> HOW TO COMPLETE THIS TASK: Beginning at whichever line contains "C1: 100nF (DGND, W3) -> 680nF (DGND, W3)", reproduce each line of the records below word for word, ending with the last, and add nothing.

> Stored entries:
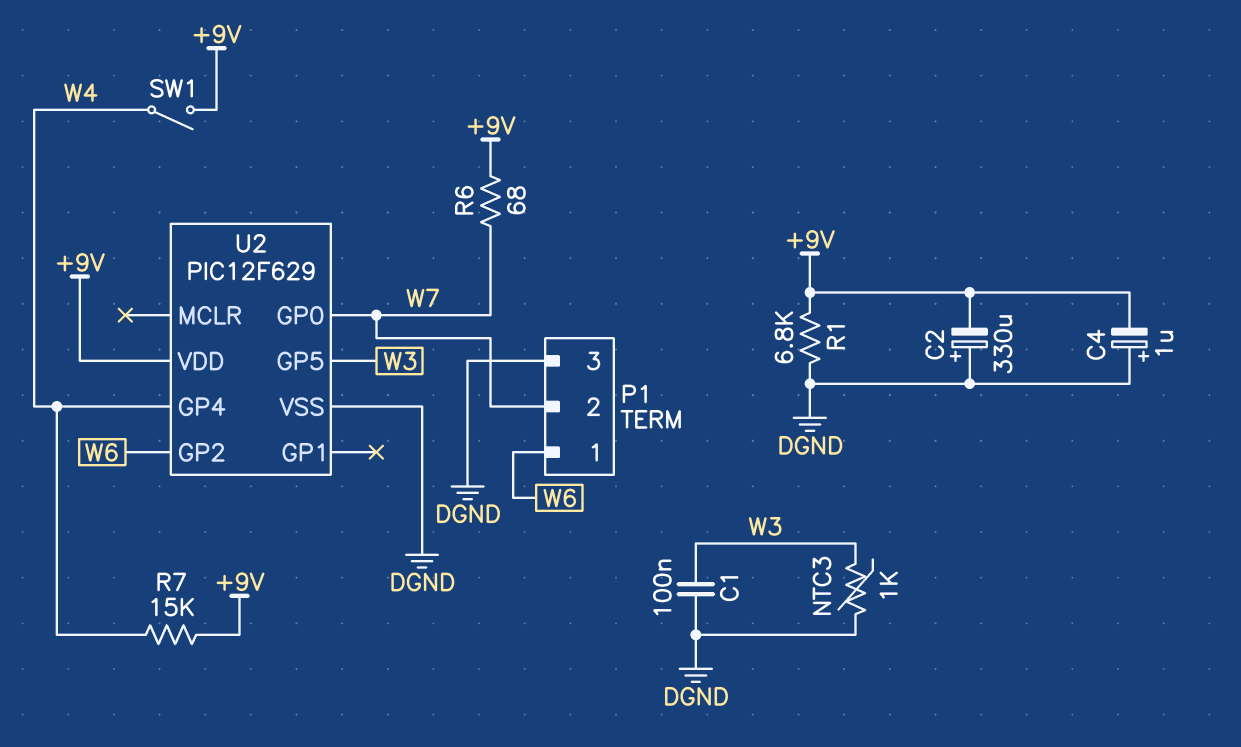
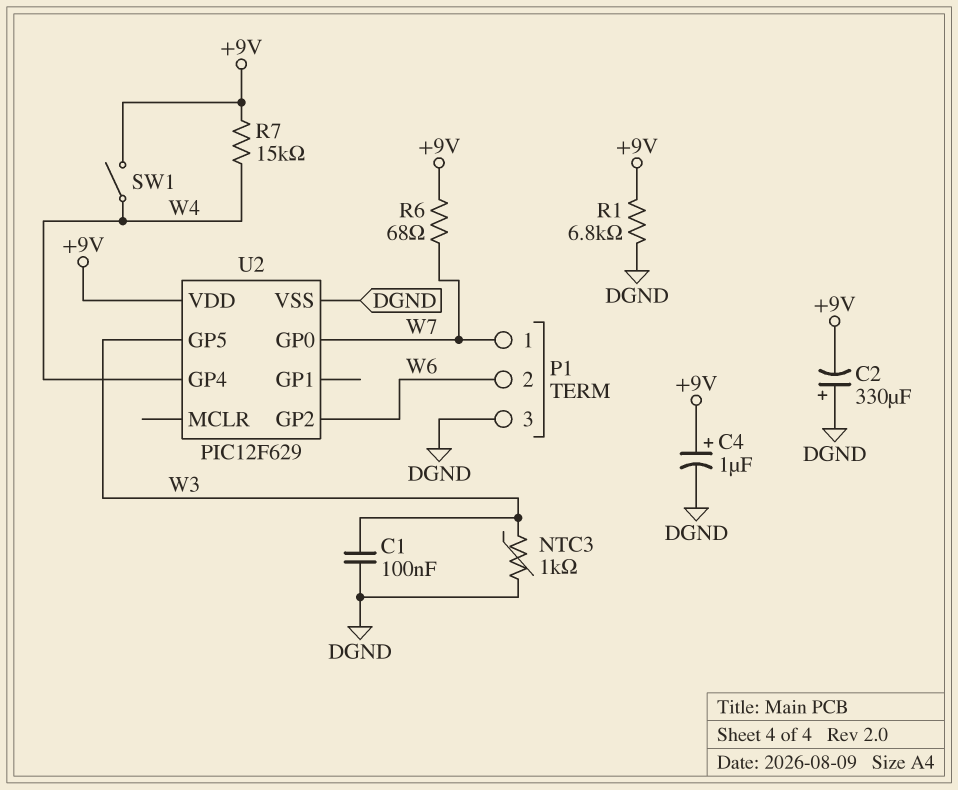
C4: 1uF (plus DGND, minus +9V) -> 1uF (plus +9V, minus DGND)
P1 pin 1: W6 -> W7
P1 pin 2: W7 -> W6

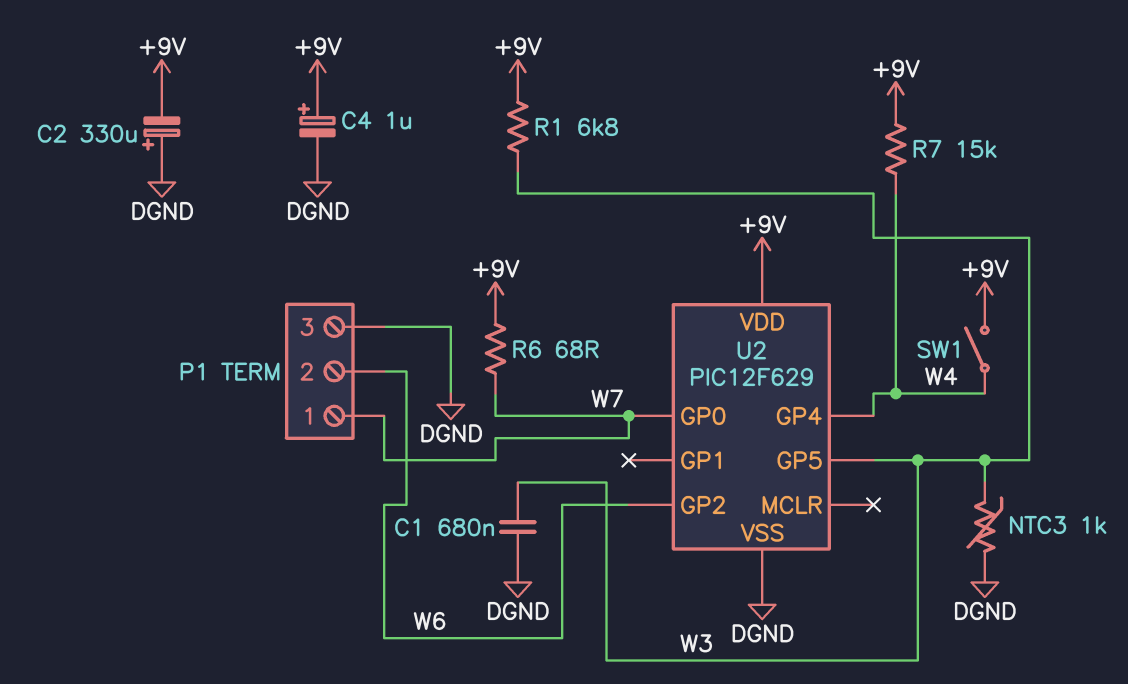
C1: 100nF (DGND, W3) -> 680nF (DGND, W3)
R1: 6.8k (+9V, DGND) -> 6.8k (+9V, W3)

> RESPONSE AREA:
C1: 100nF (DGND, W3) -> 680nF (DGND, W3)
R1: 6.8k (+9V, DGND) -> 6.8k (+9V, W3)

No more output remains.